*** Begin section ***
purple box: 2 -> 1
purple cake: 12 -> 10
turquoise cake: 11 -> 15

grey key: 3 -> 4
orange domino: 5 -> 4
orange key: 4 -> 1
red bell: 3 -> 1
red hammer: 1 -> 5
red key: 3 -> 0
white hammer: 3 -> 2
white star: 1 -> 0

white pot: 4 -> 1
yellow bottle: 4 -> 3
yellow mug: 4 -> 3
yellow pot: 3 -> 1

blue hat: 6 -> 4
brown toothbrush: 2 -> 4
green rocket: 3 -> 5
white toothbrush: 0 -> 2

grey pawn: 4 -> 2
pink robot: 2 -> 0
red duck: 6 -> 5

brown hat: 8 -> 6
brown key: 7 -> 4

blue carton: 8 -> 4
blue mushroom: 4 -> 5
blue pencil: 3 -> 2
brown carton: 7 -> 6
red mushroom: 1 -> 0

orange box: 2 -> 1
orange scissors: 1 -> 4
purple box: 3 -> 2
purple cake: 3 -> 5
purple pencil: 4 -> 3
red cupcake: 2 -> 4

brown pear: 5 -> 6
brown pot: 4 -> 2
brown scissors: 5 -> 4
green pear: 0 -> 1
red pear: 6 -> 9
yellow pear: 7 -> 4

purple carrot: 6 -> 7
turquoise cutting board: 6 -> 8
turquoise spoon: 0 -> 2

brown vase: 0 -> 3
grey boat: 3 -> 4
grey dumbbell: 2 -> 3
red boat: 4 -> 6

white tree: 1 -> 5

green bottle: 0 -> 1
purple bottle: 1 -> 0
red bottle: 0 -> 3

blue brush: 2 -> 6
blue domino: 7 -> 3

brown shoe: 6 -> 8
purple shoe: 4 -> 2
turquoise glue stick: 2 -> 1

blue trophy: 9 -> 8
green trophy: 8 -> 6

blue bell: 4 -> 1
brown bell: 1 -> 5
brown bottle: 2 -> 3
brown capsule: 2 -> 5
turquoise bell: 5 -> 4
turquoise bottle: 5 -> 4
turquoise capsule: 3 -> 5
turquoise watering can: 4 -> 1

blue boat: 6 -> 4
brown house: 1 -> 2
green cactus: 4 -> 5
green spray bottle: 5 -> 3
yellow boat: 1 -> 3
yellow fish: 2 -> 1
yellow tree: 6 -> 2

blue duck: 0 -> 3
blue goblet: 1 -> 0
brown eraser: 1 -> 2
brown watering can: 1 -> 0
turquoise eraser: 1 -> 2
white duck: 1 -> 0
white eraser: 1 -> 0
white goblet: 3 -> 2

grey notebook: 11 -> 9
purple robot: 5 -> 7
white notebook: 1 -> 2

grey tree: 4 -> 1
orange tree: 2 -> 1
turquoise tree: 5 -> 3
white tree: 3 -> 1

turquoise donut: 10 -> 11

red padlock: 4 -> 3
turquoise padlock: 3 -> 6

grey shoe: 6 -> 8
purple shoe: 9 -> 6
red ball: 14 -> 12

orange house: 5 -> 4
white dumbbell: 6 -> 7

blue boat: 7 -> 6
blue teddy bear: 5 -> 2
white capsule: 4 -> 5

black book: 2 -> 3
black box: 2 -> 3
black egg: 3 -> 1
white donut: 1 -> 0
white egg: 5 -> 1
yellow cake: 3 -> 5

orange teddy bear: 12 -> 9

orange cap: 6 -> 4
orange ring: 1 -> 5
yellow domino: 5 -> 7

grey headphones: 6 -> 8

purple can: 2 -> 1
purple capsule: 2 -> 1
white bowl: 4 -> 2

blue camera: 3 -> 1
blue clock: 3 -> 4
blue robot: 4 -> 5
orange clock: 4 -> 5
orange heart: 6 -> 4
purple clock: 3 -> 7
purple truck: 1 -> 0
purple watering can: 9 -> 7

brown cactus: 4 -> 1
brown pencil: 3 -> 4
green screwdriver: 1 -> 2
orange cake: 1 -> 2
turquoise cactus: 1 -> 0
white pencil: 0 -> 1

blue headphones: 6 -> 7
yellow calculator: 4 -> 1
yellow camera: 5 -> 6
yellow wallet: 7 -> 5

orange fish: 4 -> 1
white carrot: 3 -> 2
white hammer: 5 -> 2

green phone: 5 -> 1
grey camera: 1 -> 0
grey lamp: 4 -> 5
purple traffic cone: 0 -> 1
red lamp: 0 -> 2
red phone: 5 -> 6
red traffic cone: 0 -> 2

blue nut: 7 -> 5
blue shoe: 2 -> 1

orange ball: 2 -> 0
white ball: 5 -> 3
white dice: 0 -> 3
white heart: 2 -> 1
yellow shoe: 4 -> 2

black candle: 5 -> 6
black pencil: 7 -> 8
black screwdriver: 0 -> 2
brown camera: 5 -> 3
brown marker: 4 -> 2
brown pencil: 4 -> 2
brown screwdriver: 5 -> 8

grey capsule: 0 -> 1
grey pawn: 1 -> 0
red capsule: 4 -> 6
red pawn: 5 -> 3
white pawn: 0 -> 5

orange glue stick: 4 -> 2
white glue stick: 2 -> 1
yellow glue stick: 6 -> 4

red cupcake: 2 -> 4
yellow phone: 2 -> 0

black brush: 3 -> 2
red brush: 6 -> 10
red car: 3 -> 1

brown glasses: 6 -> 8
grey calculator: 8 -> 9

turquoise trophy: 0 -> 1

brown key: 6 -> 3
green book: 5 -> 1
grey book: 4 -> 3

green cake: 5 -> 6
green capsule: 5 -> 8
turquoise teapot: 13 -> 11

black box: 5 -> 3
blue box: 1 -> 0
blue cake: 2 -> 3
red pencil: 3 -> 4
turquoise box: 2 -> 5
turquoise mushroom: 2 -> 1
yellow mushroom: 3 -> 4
*** End section ***
● YOUR OBJECTIVE
Among the lines of the data, identify those with the word "traffic". Copy each of them.

● WRITTEN RESPONSE
purple traffic cone: 0 -> 1
red traffic cone: 0 -> 2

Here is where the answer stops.